# The exercise
Reproduce the records word for word, starting with their first line and going through the line that contains "green circle: moved 2 px right", including both of those lines.

○ ○ ○

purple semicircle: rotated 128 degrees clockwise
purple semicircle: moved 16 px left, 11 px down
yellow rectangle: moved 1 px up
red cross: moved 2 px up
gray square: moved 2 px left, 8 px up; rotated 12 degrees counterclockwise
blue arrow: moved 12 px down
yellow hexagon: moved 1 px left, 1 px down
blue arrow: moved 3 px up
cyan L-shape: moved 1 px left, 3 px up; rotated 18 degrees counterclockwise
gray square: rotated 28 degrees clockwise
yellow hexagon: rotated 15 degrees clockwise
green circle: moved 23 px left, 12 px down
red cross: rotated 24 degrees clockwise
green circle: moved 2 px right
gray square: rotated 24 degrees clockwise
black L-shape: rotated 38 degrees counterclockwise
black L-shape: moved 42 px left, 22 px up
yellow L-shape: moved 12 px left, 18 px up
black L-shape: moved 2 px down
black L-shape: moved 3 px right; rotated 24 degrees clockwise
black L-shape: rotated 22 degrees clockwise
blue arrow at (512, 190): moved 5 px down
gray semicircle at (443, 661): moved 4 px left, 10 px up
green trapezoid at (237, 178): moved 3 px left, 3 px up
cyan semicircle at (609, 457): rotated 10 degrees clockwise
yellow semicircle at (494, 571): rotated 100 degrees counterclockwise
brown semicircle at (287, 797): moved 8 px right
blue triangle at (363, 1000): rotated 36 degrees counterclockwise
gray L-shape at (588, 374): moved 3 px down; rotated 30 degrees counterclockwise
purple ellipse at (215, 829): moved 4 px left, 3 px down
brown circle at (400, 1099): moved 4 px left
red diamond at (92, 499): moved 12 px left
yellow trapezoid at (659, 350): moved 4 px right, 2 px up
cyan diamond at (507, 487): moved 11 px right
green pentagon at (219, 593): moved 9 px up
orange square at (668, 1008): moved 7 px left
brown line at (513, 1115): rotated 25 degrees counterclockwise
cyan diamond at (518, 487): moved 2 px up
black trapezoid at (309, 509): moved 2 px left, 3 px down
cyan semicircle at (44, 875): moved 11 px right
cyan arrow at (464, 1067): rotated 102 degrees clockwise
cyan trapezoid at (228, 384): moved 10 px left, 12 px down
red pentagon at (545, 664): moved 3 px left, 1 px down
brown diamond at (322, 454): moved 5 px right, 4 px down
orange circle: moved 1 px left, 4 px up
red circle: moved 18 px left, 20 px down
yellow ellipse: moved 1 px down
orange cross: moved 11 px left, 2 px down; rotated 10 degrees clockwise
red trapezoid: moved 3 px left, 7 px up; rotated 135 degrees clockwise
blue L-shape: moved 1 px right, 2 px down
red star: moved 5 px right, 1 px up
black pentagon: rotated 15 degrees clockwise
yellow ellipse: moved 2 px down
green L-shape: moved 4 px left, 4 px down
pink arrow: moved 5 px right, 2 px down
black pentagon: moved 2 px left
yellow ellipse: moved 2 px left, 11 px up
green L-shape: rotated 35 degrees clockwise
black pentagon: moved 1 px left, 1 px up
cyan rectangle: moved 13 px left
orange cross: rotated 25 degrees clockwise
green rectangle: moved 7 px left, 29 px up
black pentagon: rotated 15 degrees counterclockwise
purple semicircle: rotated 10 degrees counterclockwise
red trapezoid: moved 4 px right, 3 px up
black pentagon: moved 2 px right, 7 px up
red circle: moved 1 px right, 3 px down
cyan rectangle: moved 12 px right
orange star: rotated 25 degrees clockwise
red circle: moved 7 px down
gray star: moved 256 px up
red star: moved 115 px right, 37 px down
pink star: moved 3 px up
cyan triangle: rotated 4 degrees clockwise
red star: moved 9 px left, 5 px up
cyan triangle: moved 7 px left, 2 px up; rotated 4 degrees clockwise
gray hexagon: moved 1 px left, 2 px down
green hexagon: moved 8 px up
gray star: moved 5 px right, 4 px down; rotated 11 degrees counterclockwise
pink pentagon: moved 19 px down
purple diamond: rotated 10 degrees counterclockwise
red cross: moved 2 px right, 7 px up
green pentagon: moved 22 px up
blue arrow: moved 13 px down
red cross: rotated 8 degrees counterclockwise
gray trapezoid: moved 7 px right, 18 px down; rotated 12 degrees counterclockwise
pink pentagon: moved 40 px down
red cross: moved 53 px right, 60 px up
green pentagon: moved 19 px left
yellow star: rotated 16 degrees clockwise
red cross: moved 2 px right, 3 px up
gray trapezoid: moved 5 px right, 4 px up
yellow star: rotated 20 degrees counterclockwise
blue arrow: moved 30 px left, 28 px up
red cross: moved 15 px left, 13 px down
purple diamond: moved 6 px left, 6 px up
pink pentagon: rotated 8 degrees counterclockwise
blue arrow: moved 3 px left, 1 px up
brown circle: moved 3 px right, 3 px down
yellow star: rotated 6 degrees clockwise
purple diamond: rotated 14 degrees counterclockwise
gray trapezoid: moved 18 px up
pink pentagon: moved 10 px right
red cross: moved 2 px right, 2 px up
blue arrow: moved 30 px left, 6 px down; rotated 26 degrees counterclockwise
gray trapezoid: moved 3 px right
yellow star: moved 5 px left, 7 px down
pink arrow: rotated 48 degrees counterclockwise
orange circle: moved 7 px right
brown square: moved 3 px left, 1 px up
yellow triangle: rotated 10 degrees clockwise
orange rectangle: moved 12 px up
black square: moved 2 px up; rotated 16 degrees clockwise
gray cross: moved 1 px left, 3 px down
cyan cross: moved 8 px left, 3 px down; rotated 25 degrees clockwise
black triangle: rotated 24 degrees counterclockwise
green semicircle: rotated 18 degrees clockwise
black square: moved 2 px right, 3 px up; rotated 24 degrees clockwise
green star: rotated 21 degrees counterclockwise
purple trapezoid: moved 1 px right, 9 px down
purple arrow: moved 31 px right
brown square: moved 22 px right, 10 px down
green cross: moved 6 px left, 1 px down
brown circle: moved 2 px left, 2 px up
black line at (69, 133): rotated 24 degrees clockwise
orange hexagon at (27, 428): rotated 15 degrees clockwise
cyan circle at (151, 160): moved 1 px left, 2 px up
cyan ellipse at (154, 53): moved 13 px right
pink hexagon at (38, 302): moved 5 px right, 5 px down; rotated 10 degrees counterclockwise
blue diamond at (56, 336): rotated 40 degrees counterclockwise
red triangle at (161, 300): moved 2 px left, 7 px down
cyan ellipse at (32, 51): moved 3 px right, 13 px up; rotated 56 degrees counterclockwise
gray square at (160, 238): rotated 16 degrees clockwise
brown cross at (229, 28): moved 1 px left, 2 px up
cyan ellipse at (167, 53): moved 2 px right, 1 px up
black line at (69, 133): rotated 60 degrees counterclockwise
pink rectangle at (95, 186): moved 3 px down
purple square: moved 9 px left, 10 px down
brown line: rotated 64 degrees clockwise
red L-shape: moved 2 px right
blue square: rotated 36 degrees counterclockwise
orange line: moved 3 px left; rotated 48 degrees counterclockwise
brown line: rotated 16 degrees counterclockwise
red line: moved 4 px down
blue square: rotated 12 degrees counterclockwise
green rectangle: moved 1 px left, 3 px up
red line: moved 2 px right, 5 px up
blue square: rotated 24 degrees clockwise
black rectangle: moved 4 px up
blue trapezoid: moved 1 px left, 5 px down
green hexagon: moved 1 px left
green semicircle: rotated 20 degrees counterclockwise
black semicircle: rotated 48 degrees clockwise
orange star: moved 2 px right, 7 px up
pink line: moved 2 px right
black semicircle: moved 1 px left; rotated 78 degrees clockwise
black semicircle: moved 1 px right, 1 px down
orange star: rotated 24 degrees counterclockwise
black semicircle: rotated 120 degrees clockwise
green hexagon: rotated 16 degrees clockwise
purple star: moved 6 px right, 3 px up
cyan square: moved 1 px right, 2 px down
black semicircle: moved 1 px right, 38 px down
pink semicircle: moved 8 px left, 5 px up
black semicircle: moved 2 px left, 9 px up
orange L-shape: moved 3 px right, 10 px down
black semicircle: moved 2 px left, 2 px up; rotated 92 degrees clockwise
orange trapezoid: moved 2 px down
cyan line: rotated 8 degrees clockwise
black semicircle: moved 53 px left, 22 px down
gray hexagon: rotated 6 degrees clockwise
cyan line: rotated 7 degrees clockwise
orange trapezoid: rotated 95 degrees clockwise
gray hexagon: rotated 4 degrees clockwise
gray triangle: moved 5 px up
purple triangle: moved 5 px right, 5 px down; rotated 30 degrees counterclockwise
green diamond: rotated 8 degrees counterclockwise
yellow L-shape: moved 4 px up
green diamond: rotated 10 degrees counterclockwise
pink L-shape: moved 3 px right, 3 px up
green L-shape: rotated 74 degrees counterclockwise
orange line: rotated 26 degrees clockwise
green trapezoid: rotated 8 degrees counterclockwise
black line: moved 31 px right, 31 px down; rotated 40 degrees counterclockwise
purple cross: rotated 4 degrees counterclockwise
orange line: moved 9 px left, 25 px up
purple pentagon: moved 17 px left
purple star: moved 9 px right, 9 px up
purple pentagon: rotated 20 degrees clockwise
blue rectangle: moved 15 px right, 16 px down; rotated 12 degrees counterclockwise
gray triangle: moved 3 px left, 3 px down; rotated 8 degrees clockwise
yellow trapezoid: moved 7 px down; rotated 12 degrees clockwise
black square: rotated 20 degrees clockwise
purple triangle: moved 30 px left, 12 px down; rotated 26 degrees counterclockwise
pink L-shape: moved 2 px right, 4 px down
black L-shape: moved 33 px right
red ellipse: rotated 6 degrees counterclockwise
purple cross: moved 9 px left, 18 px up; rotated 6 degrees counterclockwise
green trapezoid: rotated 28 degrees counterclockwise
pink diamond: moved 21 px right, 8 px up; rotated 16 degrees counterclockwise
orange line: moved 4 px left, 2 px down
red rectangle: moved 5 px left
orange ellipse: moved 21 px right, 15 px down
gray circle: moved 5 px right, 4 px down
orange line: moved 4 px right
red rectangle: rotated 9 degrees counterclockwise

○ ○ ○

# Response to the task
purple semicircle: rotated 128 degrees clockwise
purple semicircle: moved 16 px left, 11 px down
yellow rectangle: moved 1 px up
red cross: moved 2 px up
gray square: moved 2 px left, 8 px up; rotated 12 degrees counterclockwise
blue arrow: moved 12 px down
yellow hexagon: moved 1 px left, 1 px down
blue arrow: moved 3 px up
cyan L-shape: moved 1 px left, 3 px up; rotated 18 degrees counterclockwise
gray square: rotated 28 degrees clockwise
yellow hexagon: rotated 15 degrees clockwise
green circle: moved 23 px left, 12 px down
red cross: rotated 24 degrees clockwise
green circle: moved 2 px right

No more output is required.